= Beginning of Section =
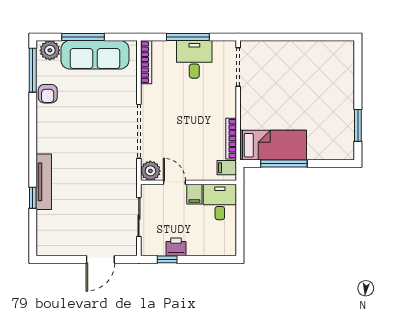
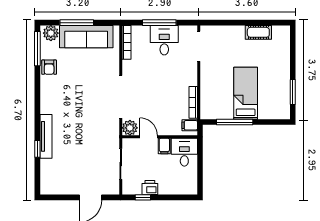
cot: (314, 49) -> (258, 32), added
bed: (273, 145) -> (246, 93), moved, turned -90

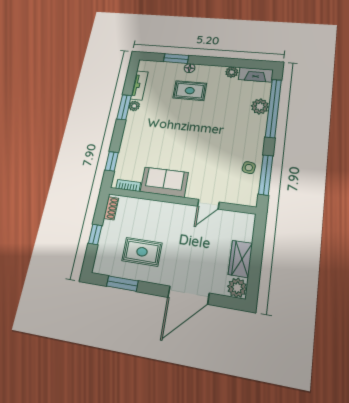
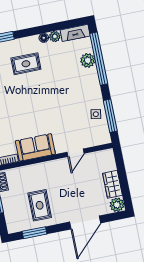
floor lamp: (190, 68) -> (44, 38), moved
rug: (142, 252) -> (40, 205), turned 90

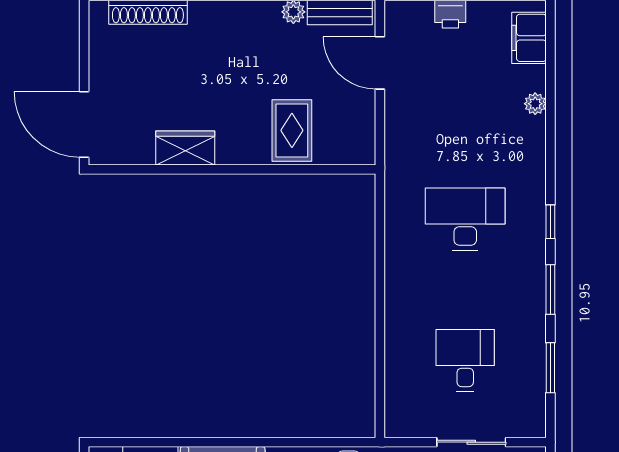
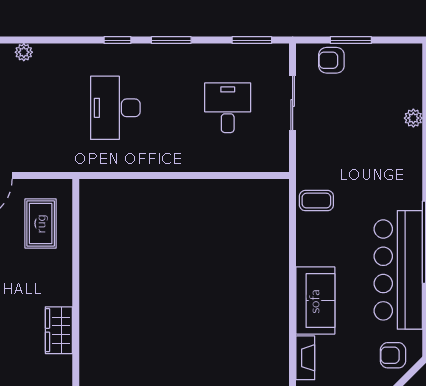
rug: (292, 130) -> (41, 224), moved, turned 90
desk: (465, 361) -> (228, 108), turned 90
window: (550, 368) -> (252, 40), moved

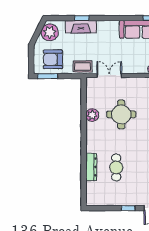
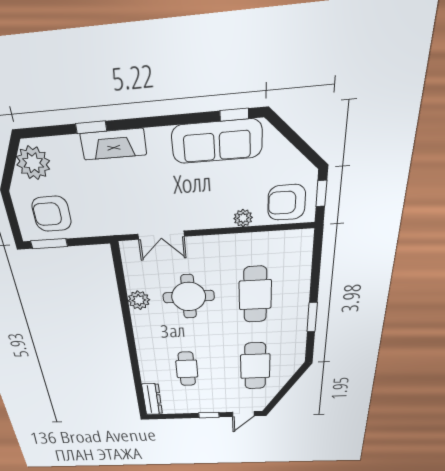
fireplace: (81, 27) -> (113, 144), moved
coffee table: (83, 67) -> (109, 223), removed
double door: (109, 76) -> (161, 235), swing flipped
dresser: (91, 167) -> (152, 399), moved

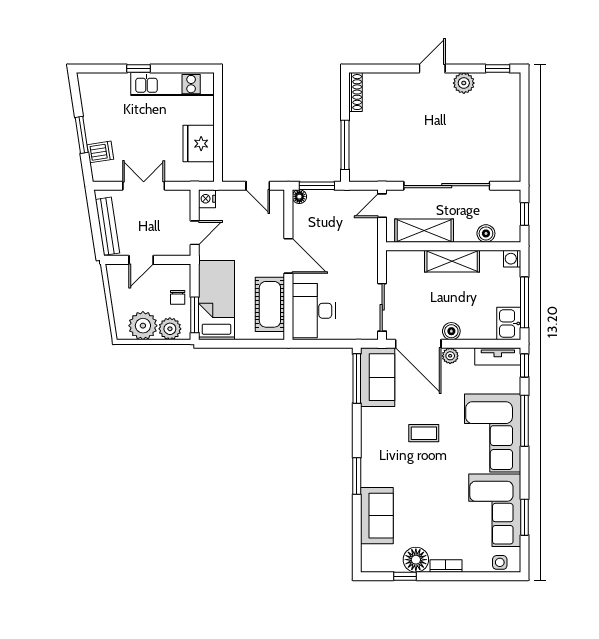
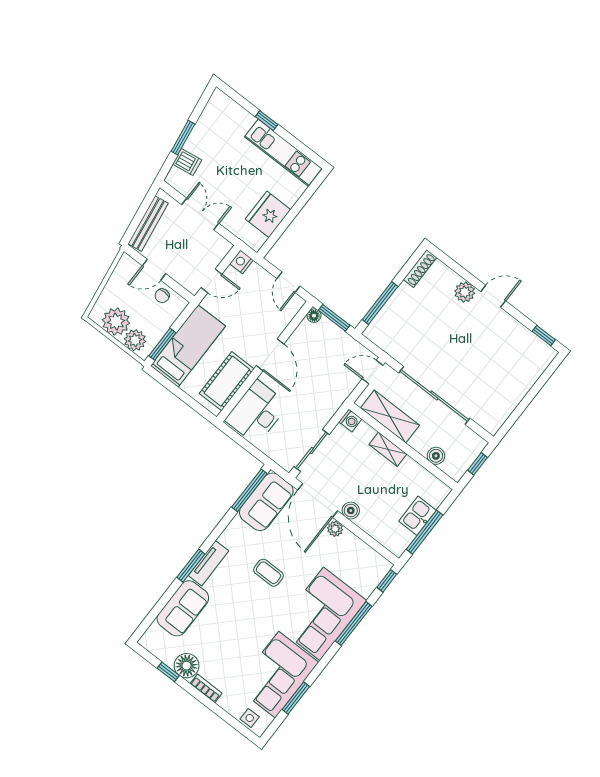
plant: (464, 83) -> (465, 292), moved
washing machine: (512, 259) -> (350, 420), moved, turned 180
shelving: (452, 261) -> (388, 449), width x0.67, depth x0.75
chair: (178, 297) -> (162, 296), moved
kitchen sink: (509, 323) -> (418, 516), moved
tv unit: (498, 356) -> (209, 563), moved, turned -90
= End of Section =
## What the exercise asks:
Would you copy, exactly, each line from the start of the listing above through the line with "coffee table: (83, 67) -> (109, 223), removed", both ends included, but none of the pictures?

## Problem solution:
cot: (314, 49) -> (258, 32), added
bed: (273, 145) -> (246, 93), moved, turned -90

floor lamp: (190, 68) -> (44, 38), moved
rug: (142, 252) -> (40, 205), turned 90

rug: (292, 130) -> (41, 224), moved, turned 90
desk: (465, 361) -> (228, 108), turned 90
window: (550, 368) -> (252, 40), moved

fireplace: (81, 27) -> (113, 144), moved
coffee table: (83, 67) -> (109, 223), removed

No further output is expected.